--- Data to process Enclosed Below ---
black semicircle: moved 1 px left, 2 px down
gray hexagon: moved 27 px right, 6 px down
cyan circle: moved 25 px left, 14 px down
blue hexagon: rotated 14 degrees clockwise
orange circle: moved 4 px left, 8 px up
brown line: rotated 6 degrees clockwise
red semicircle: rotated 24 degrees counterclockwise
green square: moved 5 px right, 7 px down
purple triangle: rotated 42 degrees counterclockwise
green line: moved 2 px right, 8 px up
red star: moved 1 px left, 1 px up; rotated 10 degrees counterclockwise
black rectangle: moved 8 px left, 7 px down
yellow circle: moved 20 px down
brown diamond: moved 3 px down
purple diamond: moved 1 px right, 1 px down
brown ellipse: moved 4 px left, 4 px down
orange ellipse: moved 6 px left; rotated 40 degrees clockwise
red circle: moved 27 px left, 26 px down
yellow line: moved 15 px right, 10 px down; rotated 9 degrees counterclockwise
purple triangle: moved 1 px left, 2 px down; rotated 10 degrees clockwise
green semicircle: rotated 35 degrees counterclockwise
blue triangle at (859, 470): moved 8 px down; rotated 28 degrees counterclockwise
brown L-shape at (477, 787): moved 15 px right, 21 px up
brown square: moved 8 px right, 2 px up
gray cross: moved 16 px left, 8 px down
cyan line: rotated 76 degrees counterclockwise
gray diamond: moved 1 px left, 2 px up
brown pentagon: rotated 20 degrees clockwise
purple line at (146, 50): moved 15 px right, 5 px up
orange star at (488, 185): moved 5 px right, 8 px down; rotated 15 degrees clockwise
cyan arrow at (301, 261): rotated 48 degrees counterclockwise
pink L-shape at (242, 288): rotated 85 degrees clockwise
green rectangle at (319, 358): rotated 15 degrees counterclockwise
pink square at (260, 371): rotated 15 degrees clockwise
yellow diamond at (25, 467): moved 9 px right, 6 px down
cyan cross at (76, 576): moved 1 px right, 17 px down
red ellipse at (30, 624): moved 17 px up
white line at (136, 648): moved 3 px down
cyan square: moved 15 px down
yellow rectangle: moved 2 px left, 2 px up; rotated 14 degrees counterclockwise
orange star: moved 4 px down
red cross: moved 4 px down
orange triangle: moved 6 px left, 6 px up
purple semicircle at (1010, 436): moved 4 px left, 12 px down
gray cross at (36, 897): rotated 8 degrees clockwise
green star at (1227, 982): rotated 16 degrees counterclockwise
--- End of Enclosed Data to process ---
(Task item) Return all lines from the data above with "ellipse" in them.

(Solution)
brown ellipse: moved 4 px left, 4 px down
orange ellipse: moved 6 px left; rotated 40 degrees clockwise
red ellipse at (30, 624): moved 17 px up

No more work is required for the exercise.